#### What to work on
Your answer should consist only of the lines from the line containing "turquoise padlock [203,339,246,409]" through the last line below, each repeated exactly.

Stored data entries
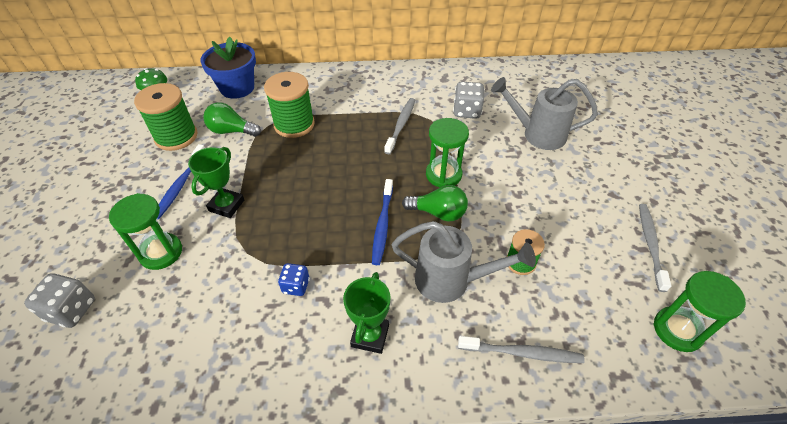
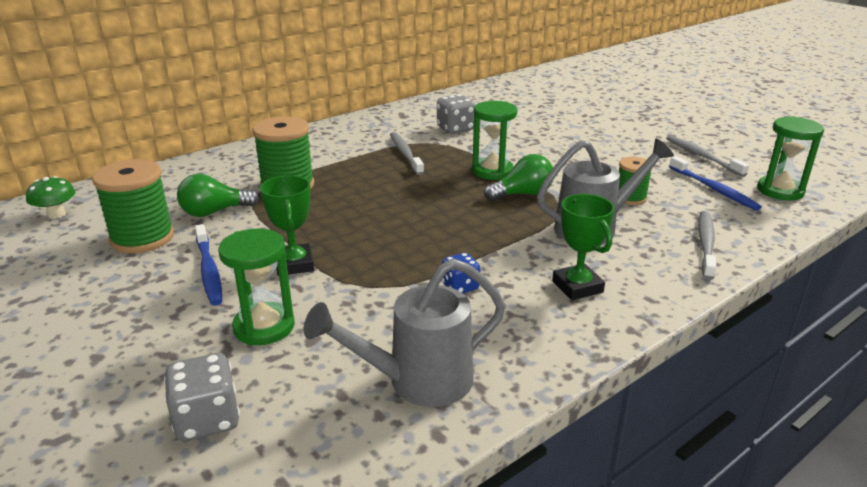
camera: 35 degrees left, 20 degrees down
blue flower pot [200,36,256,99] -> none
blue toothbrush [372,179,393,265] -> blue toothbrush moved to [669,156,762,211]
grey toothbrush [458,336,585,363] -> grey toothbrush turned 45 degrees counterclockwise [698,211,717,280]
grey watering can [491,77,598,150] -> grey watering can moved to [304,258,505,407]

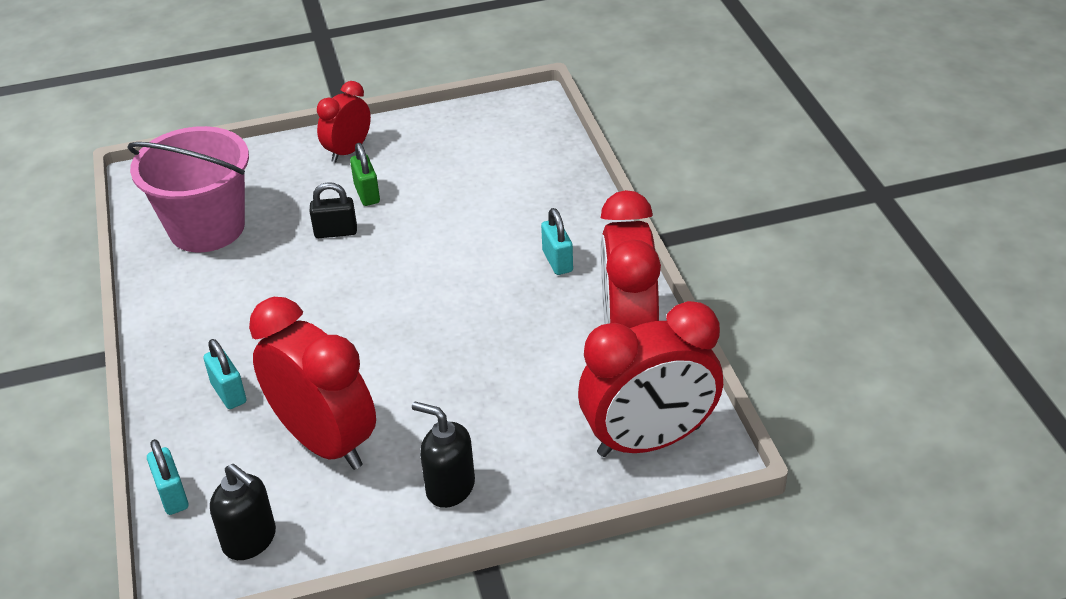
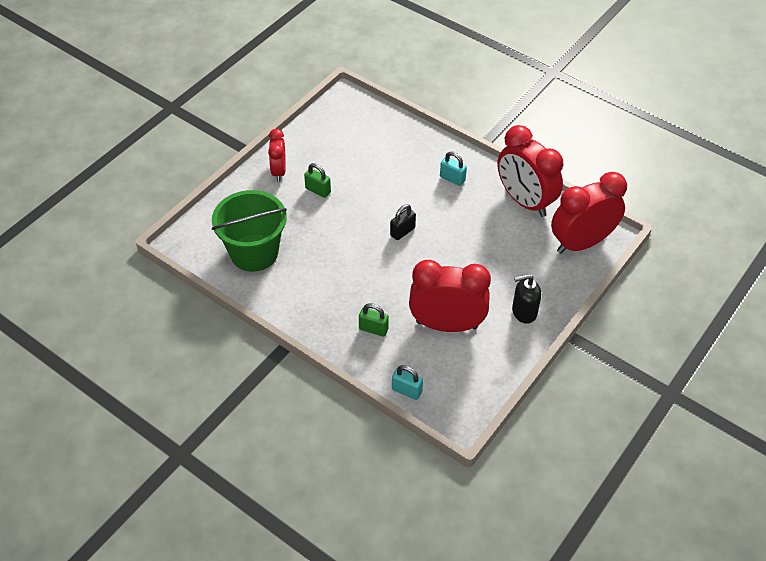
camera: 40 degrees left, 10 degrees up
pink bucket [127,126,249,252] -> green bucket [212,190,287,272]
turquoise padlock [203,339,246,409] -> green padlock [359,303,389,337]
black soap dispenser [210,464,276,560] -> none
black padlock [310,182,357,238] -> black padlock moved to [390,204,416,240]
red clock [578,301,723,457] -> red clock turned 150 degrees counterclockwise [551,172,627,254]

#### Written response
turquoise padlock [203,339,246,409] -> green padlock [359,303,389,337]
black soap dispenser [210,464,276,560] -> none
black padlock [310,182,357,238] -> black padlock moved to [390,204,416,240]
red clock [578,301,723,457] -> red clock turned 150 degrees counterclockwise [551,172,627,254]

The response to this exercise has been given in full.